■ **RECORDS TO USE**
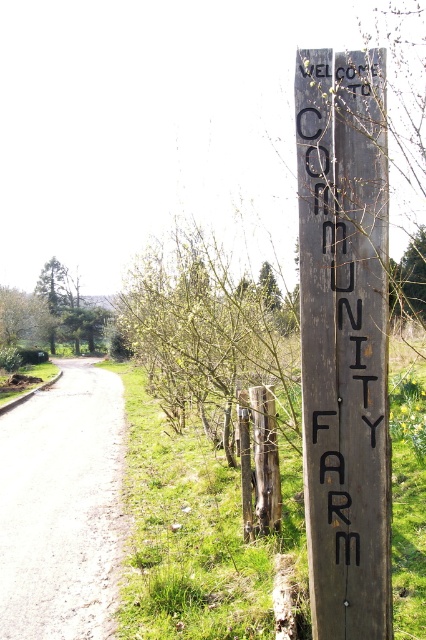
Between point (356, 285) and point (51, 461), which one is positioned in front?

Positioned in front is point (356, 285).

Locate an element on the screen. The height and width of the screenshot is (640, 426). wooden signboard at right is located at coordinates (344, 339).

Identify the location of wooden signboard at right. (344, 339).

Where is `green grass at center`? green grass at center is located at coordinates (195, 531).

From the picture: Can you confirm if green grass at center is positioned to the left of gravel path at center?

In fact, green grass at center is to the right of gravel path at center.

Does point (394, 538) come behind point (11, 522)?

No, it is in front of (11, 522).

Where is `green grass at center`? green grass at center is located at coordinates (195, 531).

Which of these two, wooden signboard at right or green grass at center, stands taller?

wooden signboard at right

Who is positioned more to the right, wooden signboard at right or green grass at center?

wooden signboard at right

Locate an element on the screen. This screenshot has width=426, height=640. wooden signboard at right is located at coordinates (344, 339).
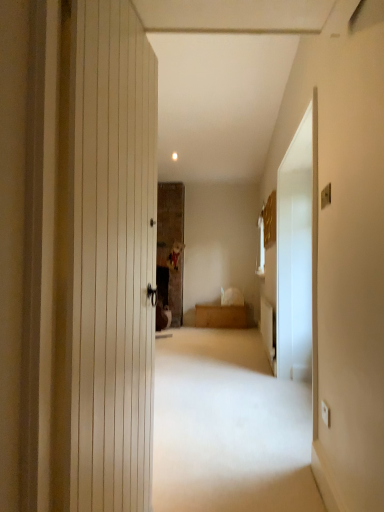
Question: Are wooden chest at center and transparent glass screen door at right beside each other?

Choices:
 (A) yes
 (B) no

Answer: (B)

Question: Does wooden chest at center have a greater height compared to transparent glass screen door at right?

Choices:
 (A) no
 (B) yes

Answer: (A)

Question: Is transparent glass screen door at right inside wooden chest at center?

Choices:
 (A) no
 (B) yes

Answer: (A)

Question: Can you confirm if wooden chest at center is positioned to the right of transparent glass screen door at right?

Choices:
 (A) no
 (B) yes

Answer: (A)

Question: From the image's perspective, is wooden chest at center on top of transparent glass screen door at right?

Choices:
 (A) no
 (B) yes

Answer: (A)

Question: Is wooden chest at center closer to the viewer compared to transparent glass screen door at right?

...

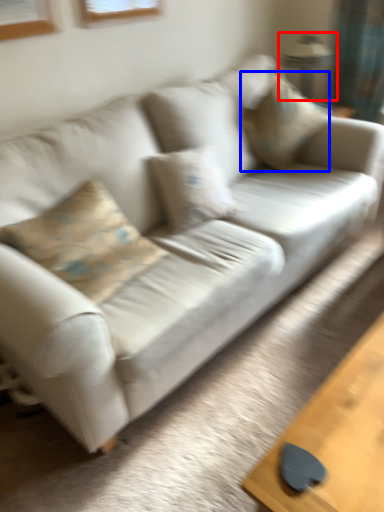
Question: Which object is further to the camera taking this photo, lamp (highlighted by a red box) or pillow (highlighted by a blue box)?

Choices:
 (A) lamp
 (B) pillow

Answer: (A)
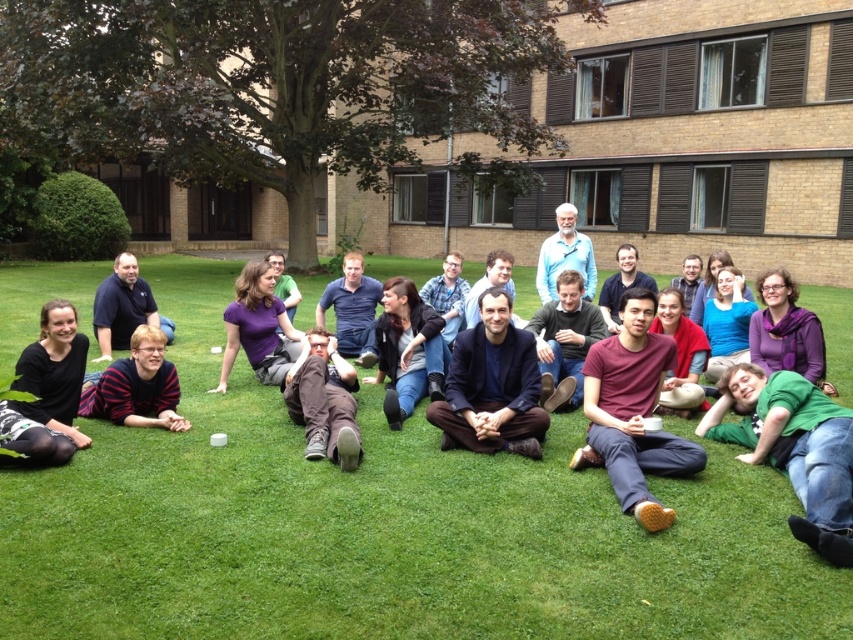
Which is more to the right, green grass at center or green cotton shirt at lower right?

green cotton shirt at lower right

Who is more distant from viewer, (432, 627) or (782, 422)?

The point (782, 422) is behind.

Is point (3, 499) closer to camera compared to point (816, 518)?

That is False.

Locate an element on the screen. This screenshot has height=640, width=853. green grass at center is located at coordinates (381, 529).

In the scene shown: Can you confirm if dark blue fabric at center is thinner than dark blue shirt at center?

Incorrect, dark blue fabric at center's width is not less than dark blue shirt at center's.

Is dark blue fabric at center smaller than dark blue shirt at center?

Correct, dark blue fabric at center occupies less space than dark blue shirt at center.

■ **WORK TO COMPLETE**
How many lines in the items above contain the word "compared", matching case? Give only the number.

■ **RESULT OF THIS EXERCISE**
3